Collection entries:
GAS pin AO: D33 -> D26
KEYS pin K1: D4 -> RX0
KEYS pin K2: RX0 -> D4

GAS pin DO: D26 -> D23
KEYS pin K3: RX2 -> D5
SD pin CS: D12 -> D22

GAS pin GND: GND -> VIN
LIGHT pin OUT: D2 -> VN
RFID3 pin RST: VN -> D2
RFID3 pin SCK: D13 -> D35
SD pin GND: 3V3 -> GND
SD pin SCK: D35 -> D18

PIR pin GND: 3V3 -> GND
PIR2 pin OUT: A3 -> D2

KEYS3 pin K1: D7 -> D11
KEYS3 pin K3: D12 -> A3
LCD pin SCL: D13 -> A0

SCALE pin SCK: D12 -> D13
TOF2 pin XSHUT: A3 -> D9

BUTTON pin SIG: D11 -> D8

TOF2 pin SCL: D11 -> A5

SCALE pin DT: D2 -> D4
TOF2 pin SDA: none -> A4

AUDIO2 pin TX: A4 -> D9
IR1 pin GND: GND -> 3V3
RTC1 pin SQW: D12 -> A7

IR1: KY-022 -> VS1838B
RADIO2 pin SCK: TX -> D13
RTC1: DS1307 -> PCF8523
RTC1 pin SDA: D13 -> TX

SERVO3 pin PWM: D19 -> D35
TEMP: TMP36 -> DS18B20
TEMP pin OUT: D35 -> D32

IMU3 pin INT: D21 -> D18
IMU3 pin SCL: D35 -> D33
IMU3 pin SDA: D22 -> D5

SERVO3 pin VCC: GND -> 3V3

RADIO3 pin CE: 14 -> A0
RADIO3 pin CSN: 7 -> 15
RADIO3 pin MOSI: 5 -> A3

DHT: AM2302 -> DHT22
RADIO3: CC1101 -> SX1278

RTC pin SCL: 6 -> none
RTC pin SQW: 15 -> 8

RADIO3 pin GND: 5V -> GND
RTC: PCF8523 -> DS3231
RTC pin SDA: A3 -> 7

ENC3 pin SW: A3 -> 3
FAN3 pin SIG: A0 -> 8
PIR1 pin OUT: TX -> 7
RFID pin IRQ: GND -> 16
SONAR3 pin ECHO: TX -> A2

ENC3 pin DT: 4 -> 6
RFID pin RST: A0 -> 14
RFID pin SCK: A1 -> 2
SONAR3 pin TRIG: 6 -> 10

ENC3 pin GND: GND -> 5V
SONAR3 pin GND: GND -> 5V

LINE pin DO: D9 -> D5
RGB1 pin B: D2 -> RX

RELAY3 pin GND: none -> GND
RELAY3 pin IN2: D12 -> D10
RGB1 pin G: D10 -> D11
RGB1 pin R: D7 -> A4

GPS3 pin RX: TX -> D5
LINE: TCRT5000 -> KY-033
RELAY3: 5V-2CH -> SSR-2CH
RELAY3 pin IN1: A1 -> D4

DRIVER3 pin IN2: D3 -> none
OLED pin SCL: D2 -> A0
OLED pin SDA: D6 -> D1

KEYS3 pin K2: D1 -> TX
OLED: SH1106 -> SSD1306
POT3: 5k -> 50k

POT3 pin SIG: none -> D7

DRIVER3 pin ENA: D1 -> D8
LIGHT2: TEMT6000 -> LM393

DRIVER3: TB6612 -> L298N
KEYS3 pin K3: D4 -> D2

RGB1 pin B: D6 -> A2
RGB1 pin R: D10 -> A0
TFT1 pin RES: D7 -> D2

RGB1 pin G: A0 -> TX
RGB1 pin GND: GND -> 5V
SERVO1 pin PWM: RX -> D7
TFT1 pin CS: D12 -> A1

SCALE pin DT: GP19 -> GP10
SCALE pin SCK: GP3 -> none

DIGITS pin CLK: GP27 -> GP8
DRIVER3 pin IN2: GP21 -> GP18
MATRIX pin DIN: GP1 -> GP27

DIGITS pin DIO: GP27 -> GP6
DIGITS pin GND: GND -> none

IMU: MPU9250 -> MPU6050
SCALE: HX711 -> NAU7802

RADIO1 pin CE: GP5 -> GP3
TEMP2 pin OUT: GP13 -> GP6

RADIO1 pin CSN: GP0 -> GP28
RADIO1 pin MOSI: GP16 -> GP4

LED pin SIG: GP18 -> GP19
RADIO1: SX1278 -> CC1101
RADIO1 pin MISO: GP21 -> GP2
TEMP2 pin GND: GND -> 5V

## Goal of the exercise
Reproduce the records above exactly, from the first line through the line containing "SCALE pin SCK: D12 -> D13", and output nothing else.

## Exercise output
GAS pin AO: D33 -> D26
KEYS pin K1: D4 -> RX0
KEYS pin K2: RX0 -> D4

GAS pin DO: D26 -> D23
KEYS pin K3: RX2 -> D5
SD pin CS: D12 -> D22

GAS pin GND: GND -> VIN
LIGHT pin OUT: D2 -> VN
RFID3 pin RST: VN -> D2
RFID3 pin SCK: D13 -> D35
SD pin GND: 3V3 -> GND
SD pin SCK: D35 -> D18

PIR pin GND: 3V3 -> GND
PIR2 pin OUT: A3 -> D2

KEYS3 pin K1: D7 -> D11
KEYS3 pin K3: D12 -> A3
LCD pin SCL: D13 -> A0

SCALE pin SCK: D12 -> D13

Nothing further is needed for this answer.